◆ Goal of the exercise ◆
Please repeat the entire listing verbatim and keep the pictures out.

[Working data Boundary: Start]

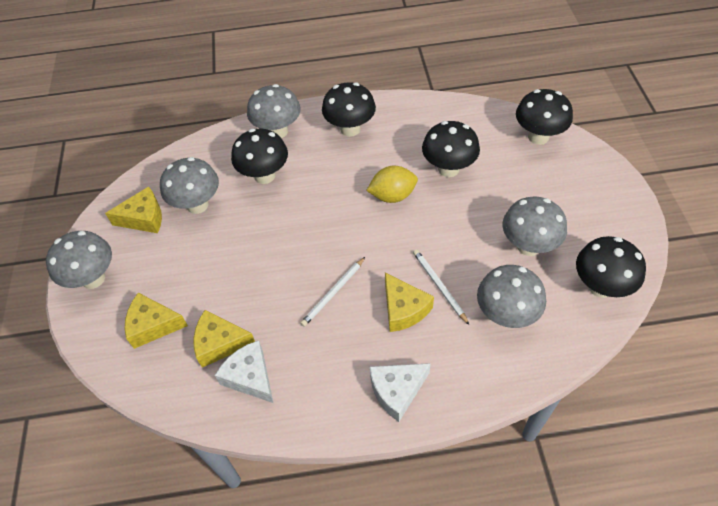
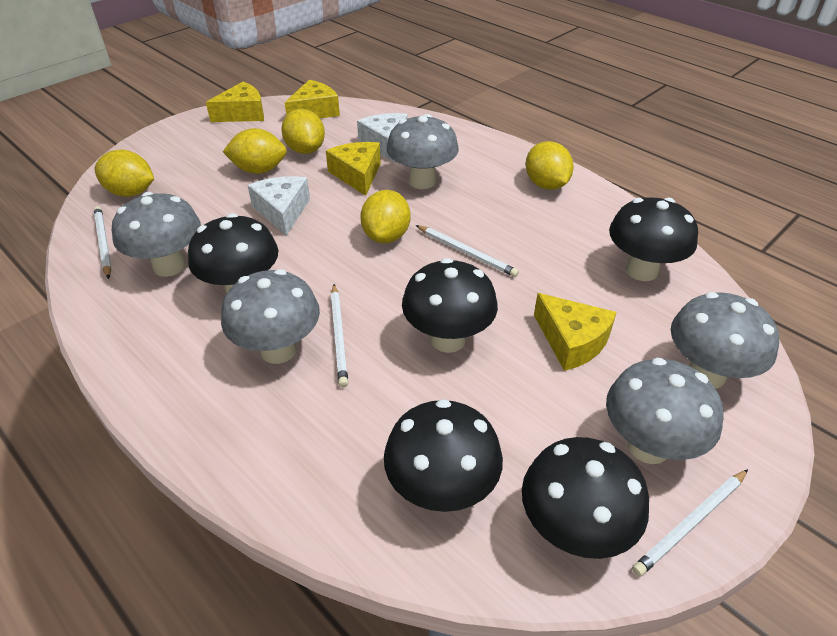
white pencil: 2 -> 4
yellow lemon: 1 -> 5

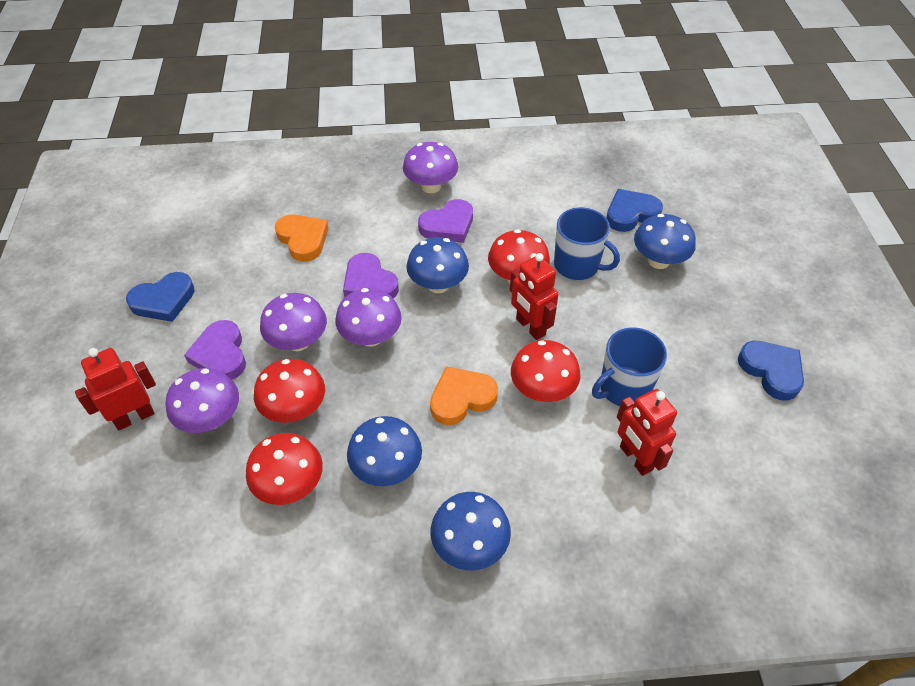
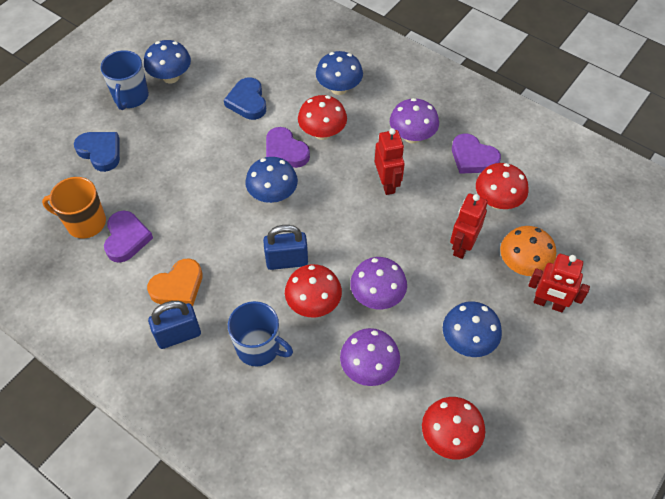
blue heart: 3 -> 2
blue padlock: 0 -> 2
orange heart: 2 -> 1
orange mug: 0 -> 1
orange mushroom: 0 -> 1
purple mushroom: 4 -> 3

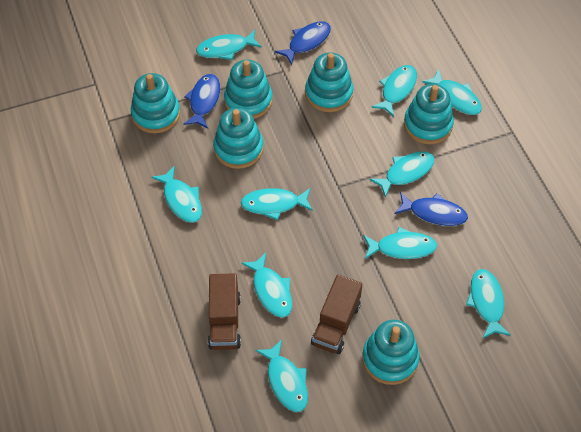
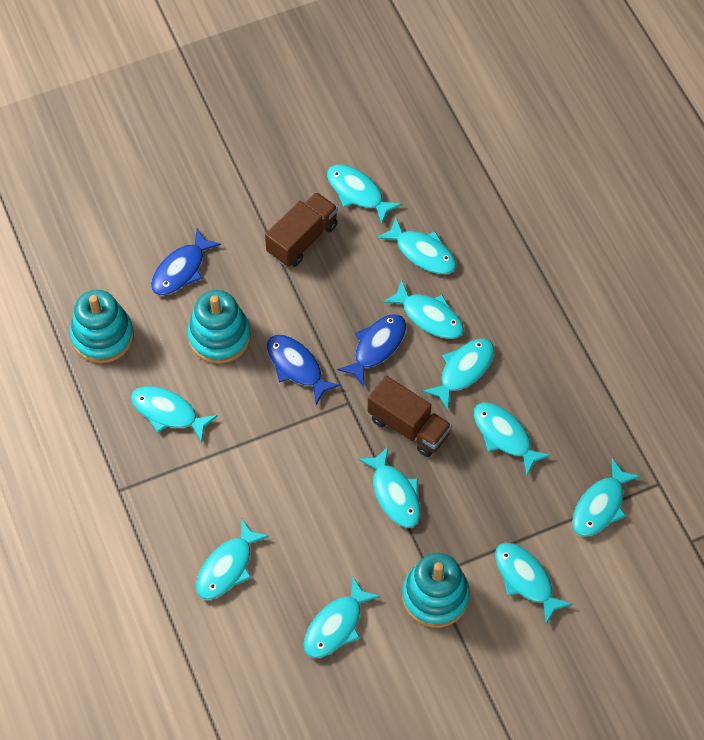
turquoise fish: 10 -> 11
turquoise stacking toy: 6 -> 3

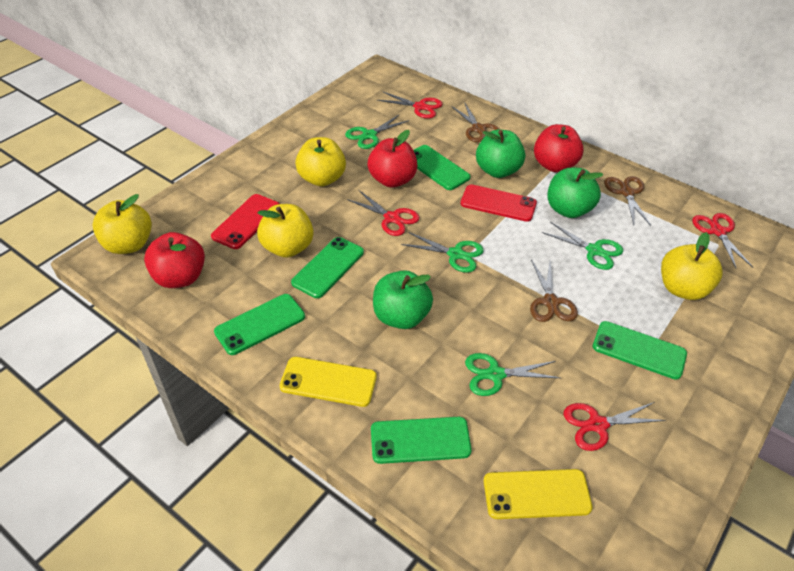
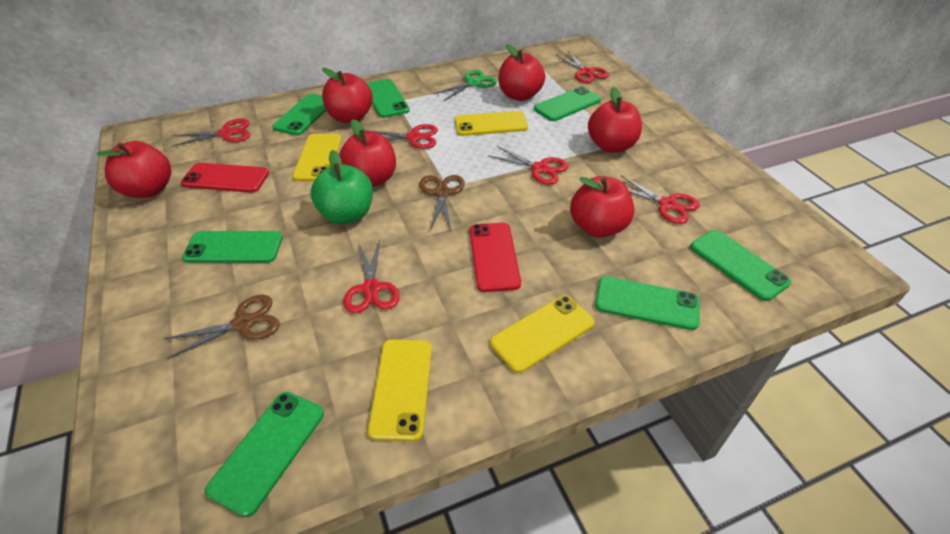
brown scissors: 3 -> 2
green apple: 3 -> 1
green phone: 5 -> 7
green scissors: 4 -> 1
red apple: 3 -> 6
red scissors: 4 -> 6
yellow apple: 4 -> 0
yellow phone: 2 -> 4

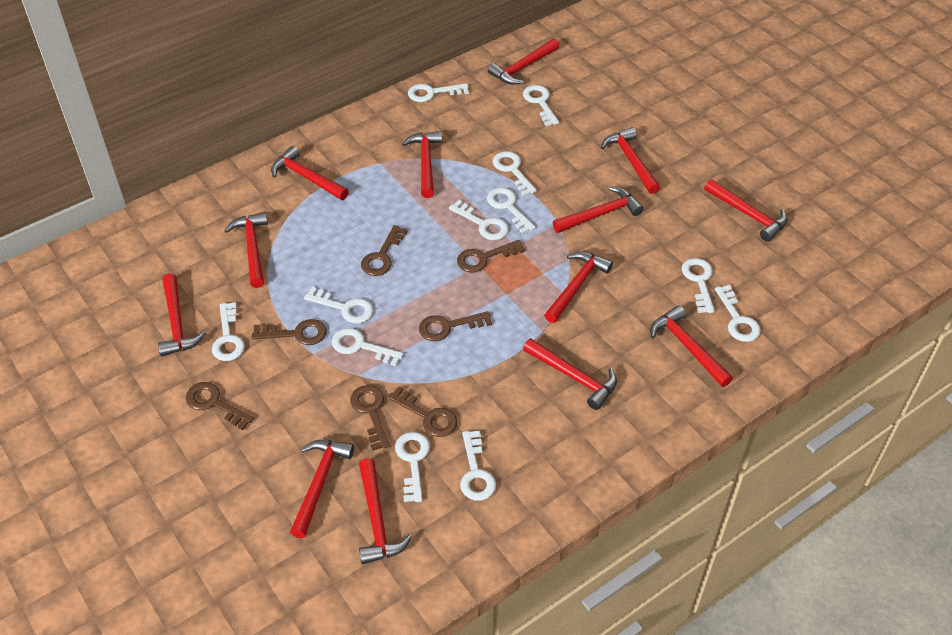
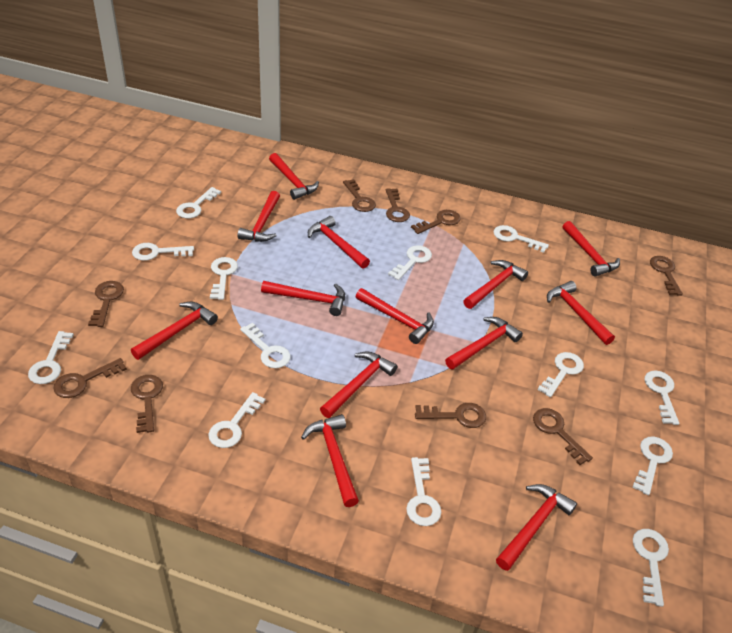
brown key: 7 -> 9
white key: 12 -> 13

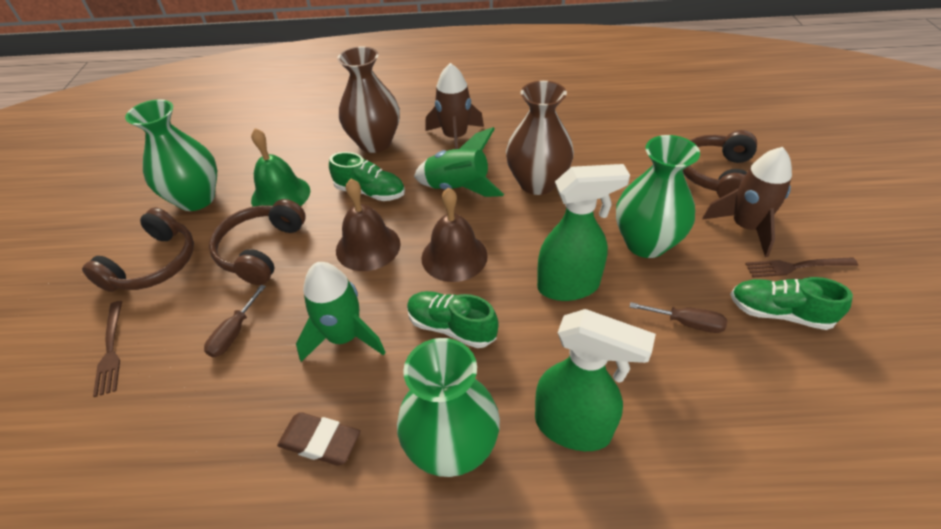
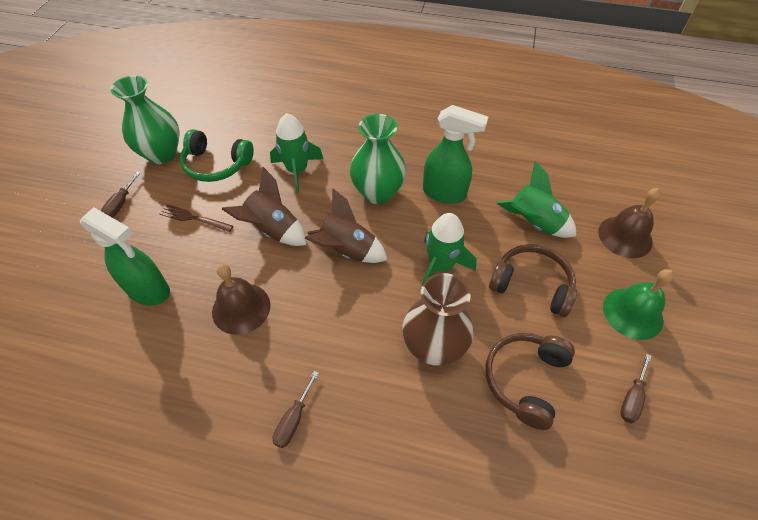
brown eraser: 1 -> 0
brown fork: 2 -> 1
brown headphones: 3 -> 2
brown screwdriver: 2 -> 3
brown vase: 2 -> 1
green headphones: 0 -> 1
green rocket: 2 -> 3
green shoe: 3 -> 0
green vase: 3 -> 2

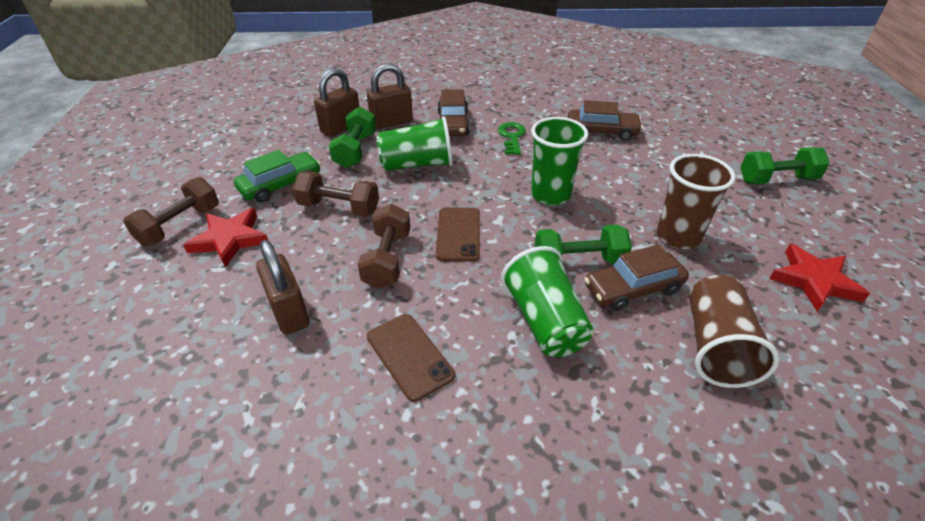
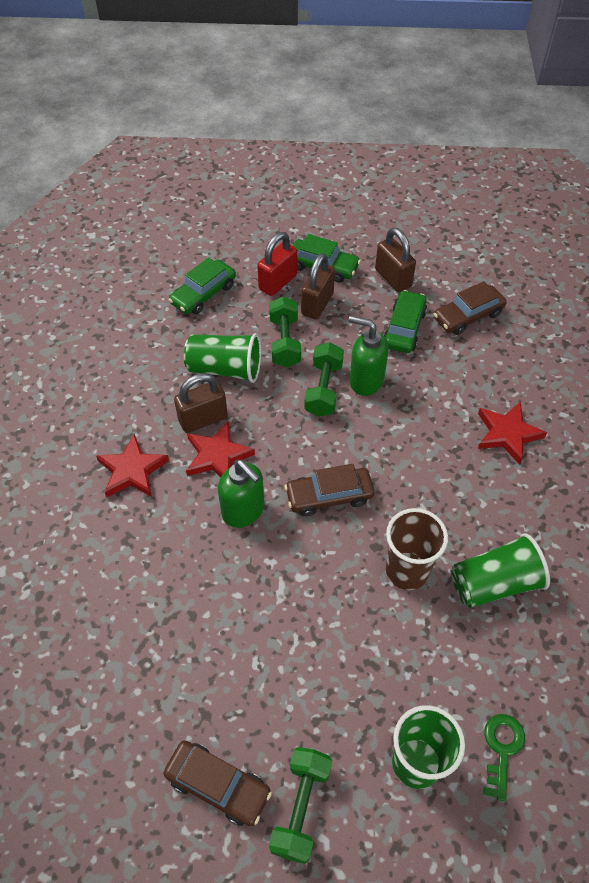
brown cup: 2 -> 1
brown dumbbell: 3 -> 0
brown phone: 2 -> 0
green car: 1 -> 3
green soap dispenser: 0 -> 2
red padlock: 0 -> 1
red star: 2 -> 3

[Working data Boundary: End]

◆ Written solution ◆
white pencil: 2 -> 4
yellow lemon: 1 -> 5

blue heart: 3 -> 2
blue padlock: 0 -> 2
orange heart: 2 -> 1
orange mug: 0 -> 1
orange mushroom: 0 -> 1
purple mushroom: 4 -> 3

turquoise fish: 10 -> 11
turquoise stacking toy: 6 -> 3

brown scissors: 3 -> 2
green apple: 3 -> 1
green phone: 5 -> 7
green scissors: 4 -> 1
red apple: 3 -> 6
red scissors: 4 -> 6
yellow apple: 4 -> 0
yellow phone: 2 -> 4

brown key: 7 -> 9
white key: 12 -> 13

brown eraser: 1 -> 0
brown fork: 2 -> 1
brown headphones: 3 -> 2
brown screwdriver: 2 -> 3
brown vase: 2 -> 1
green headphones: 0 -> 1
green rocket: 2 -> 3
green shoe: 3 -> 0
green vase: 3 -> 2

brown cup: 2 -> 1
brown dumbbell: 3 -> 0
brown phone: 2 -> 0
green car: 1 -> 3
green soap dispenser: 0 -> 2
red padlock: 0 -> 1
red star: 2 -> 3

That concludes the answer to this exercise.